== TASK DATA ==
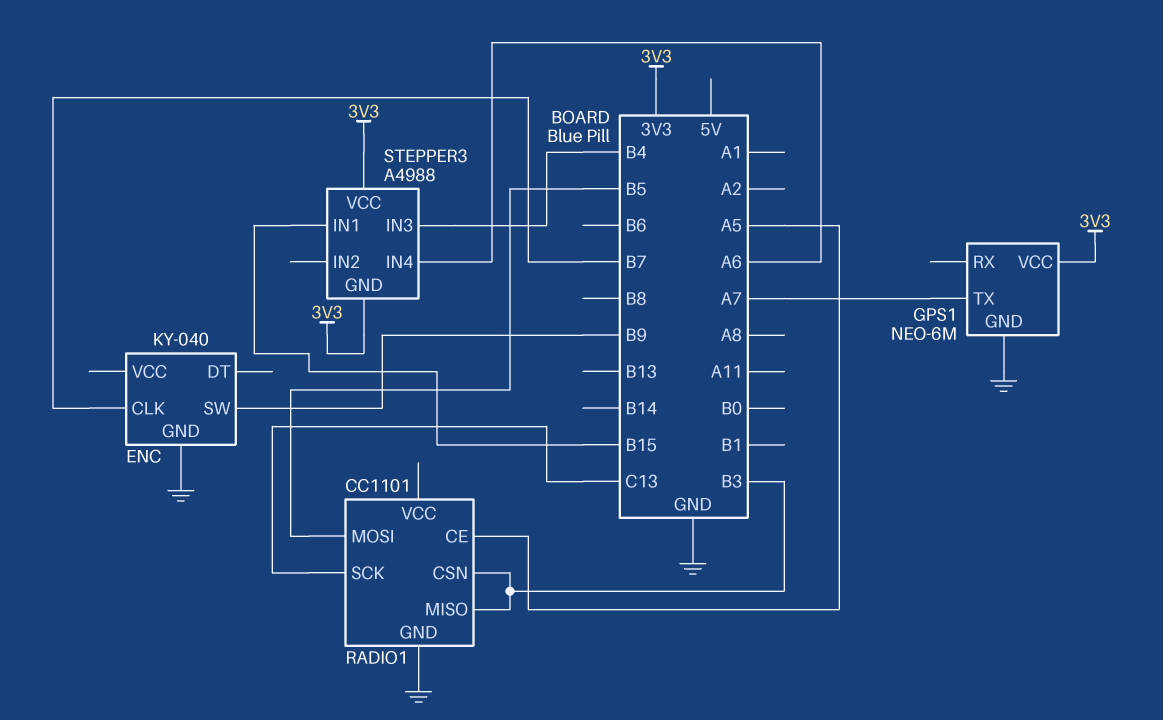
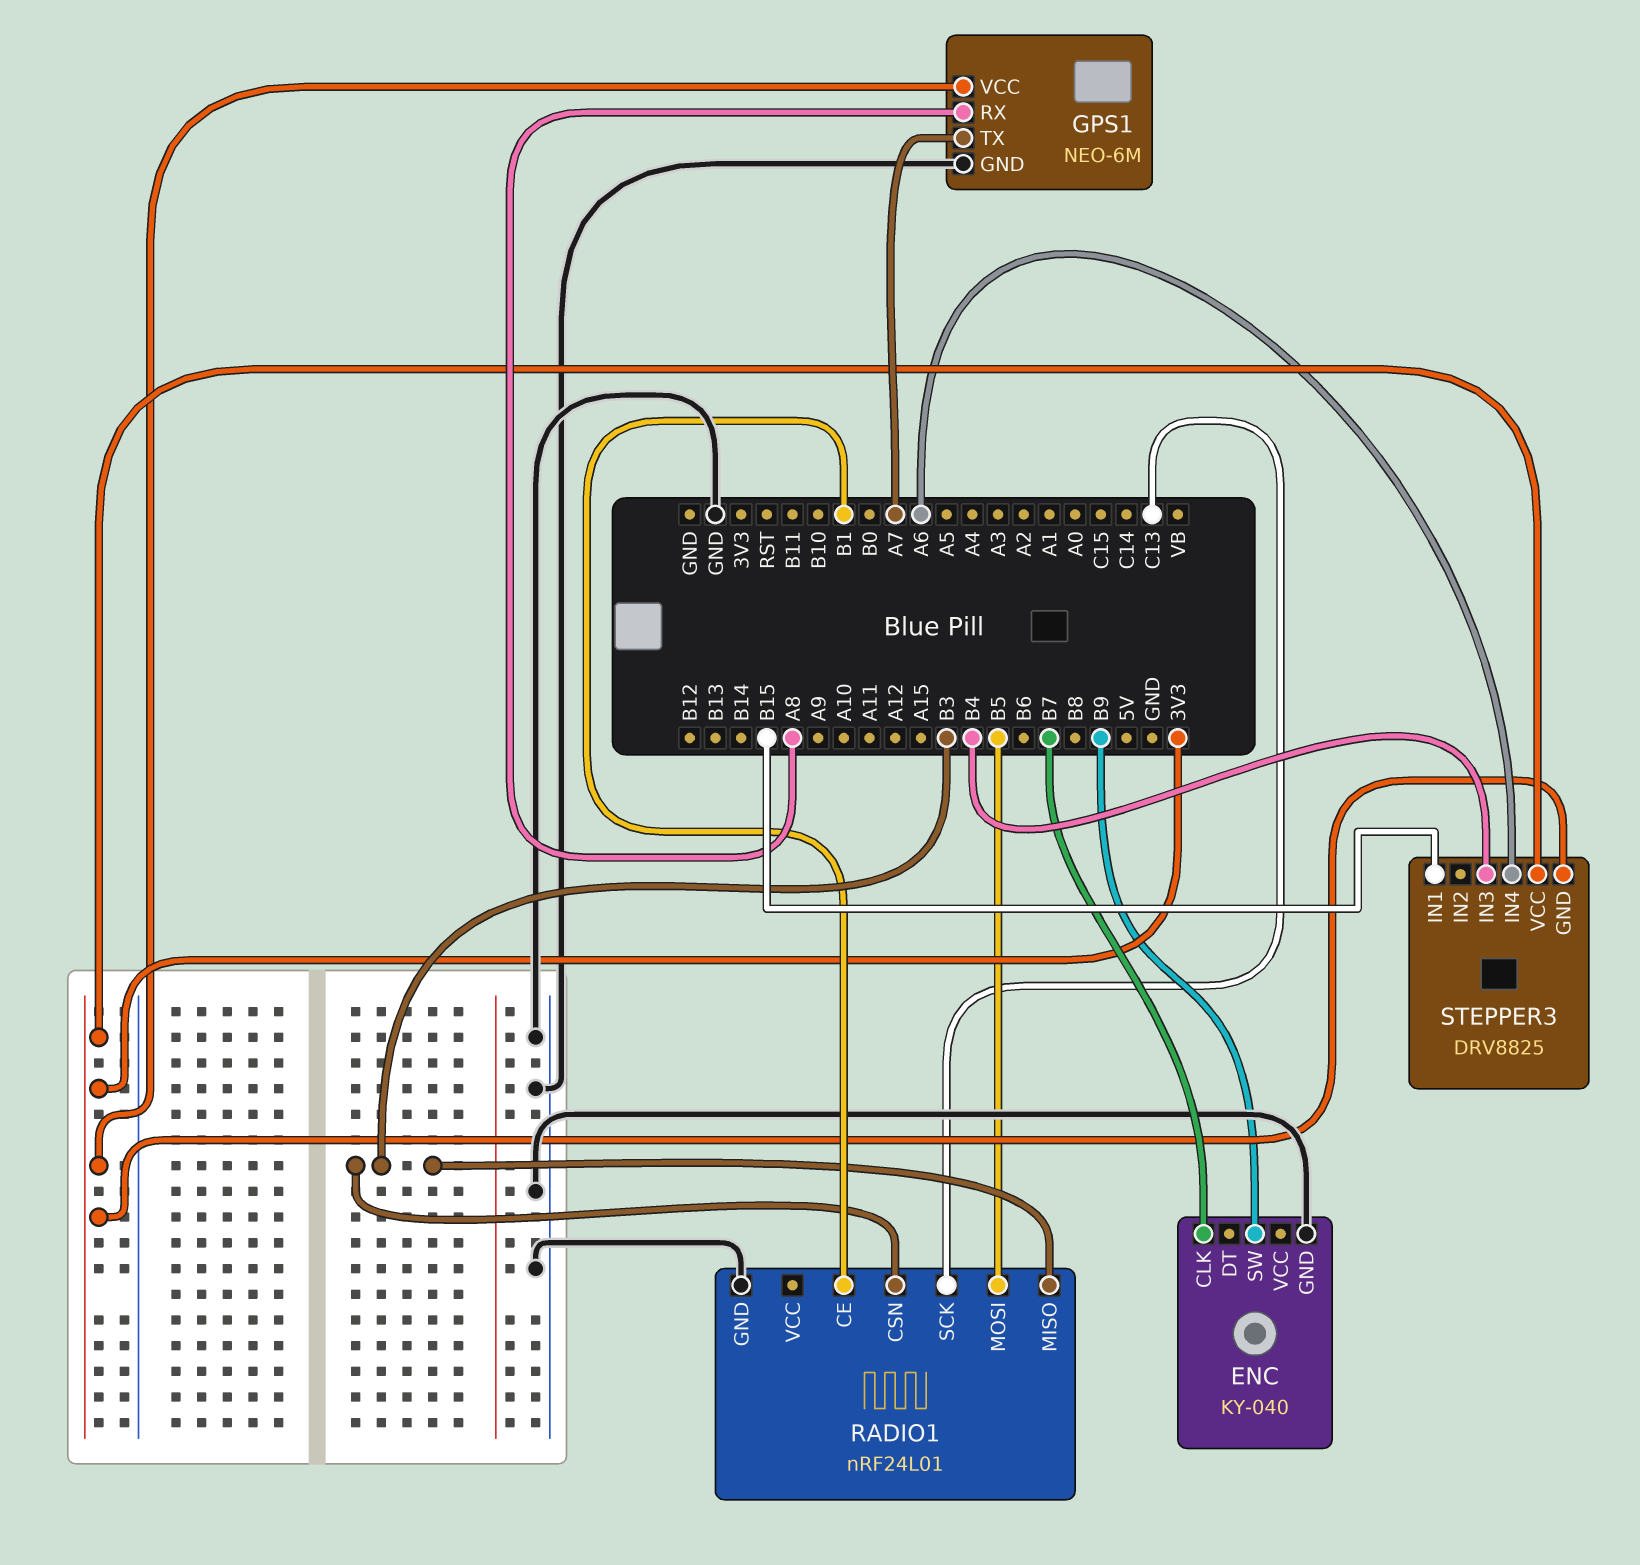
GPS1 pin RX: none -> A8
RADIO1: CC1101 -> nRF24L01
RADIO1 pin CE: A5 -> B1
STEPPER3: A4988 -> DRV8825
===
== TASK DATA ==
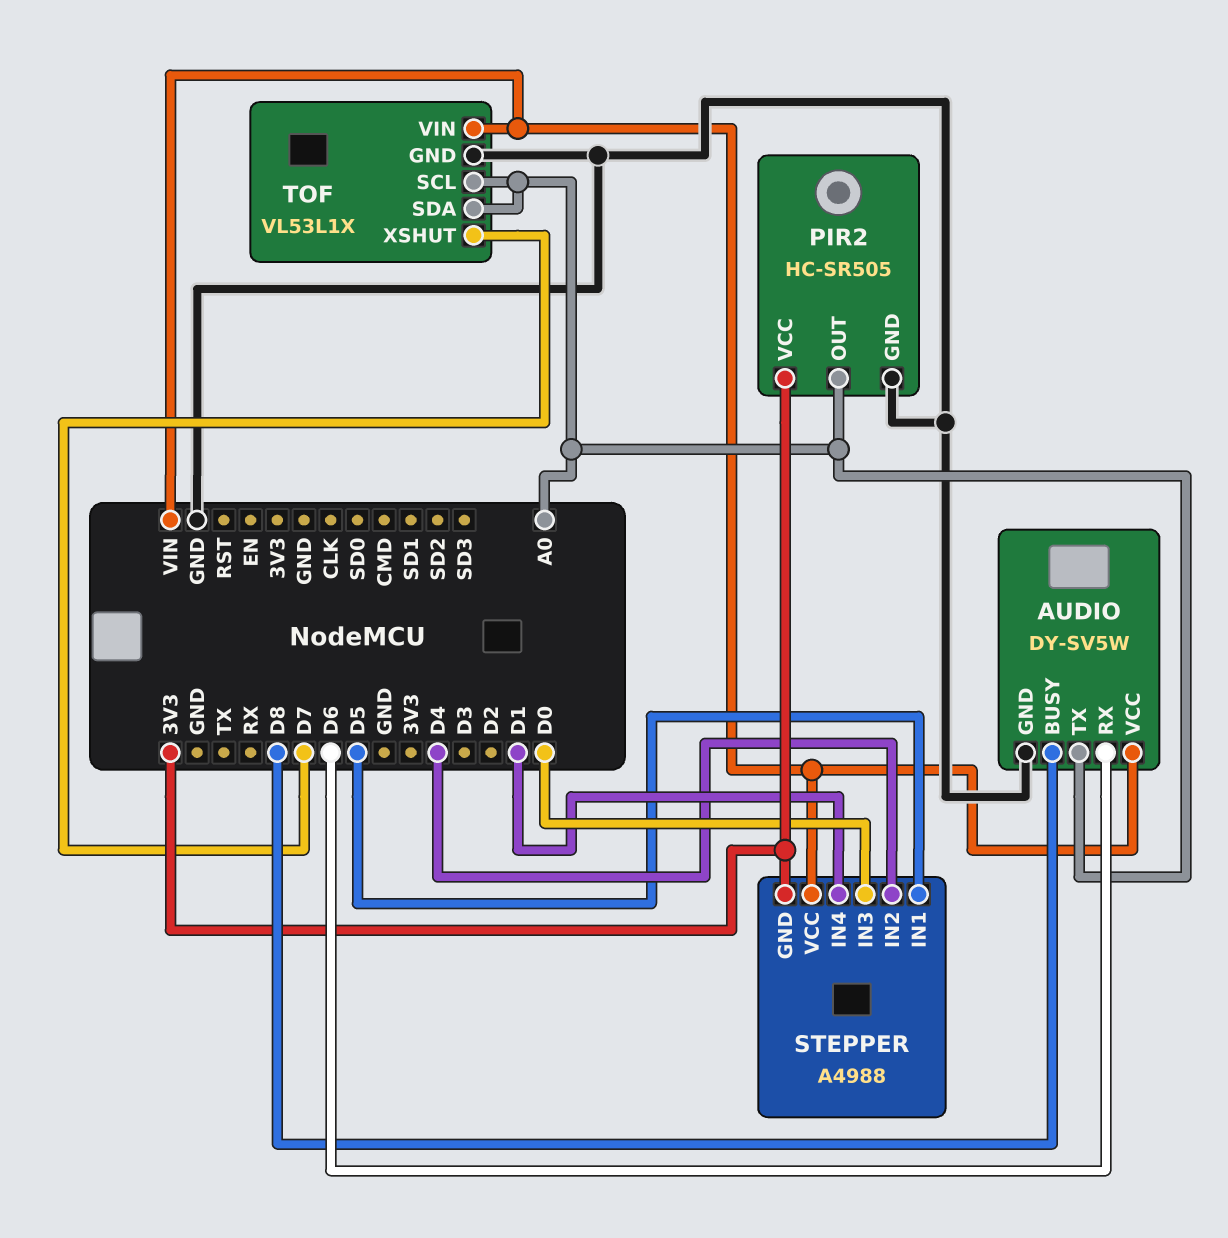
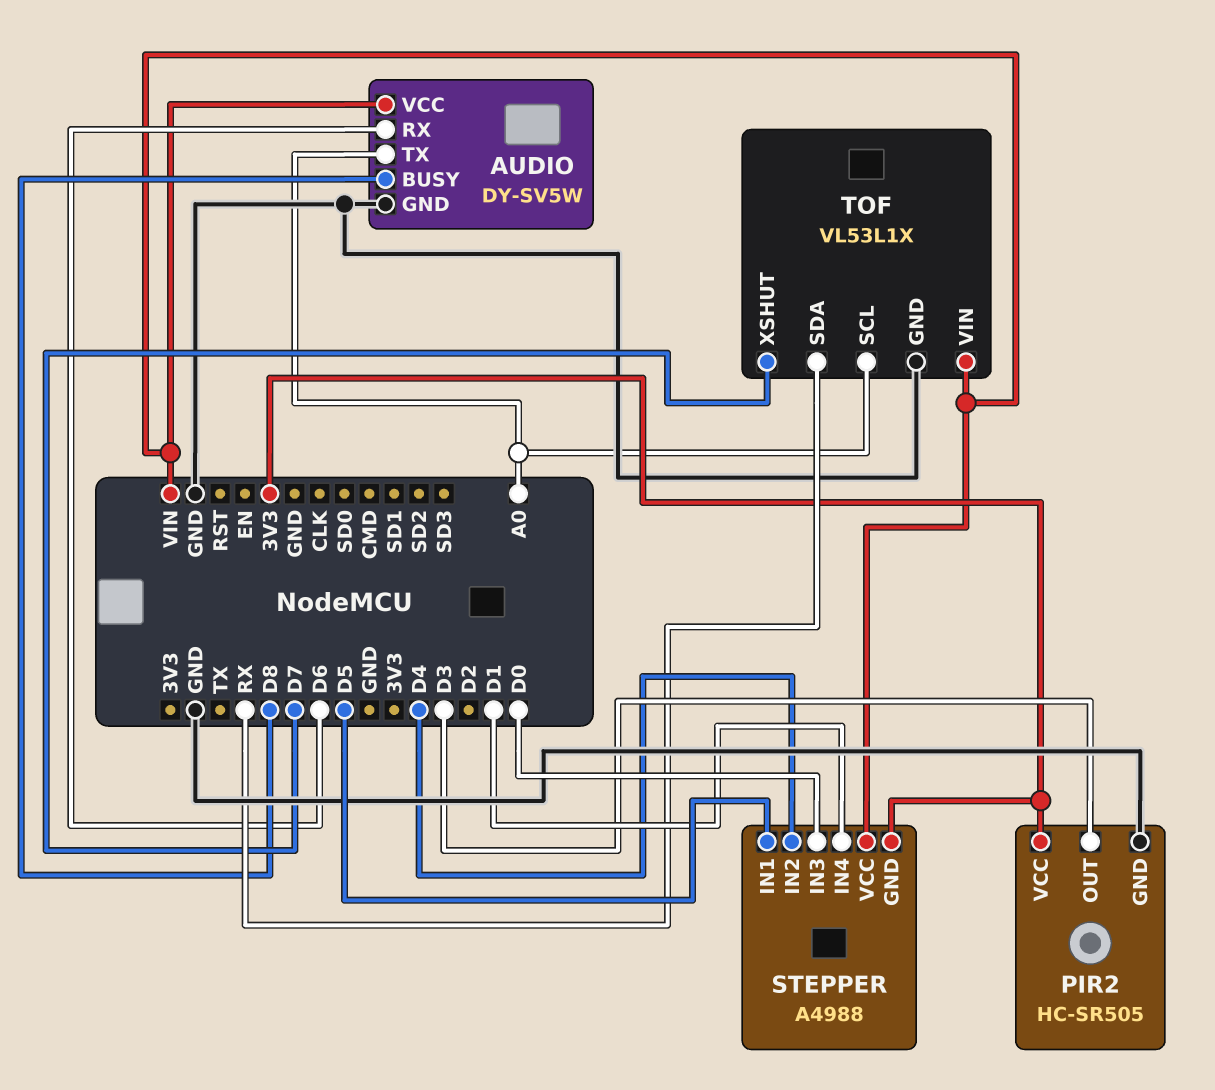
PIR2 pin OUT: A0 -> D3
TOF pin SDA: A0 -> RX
===
_TASK STATEMENT_
Would you please write out, exactly and with no other lines, the stretch of the listing above from the line containing "RADIO1: CC1101 -> nRF24L01" through the line containing "STEPPER3: A4988 -> DRV8825"?

_RESPONSE_
RADIO1: CC1101 -> nRF24L01
RADIO1 pin CE: A5 -> B1
STEPPER3: A4988 -> DRV8825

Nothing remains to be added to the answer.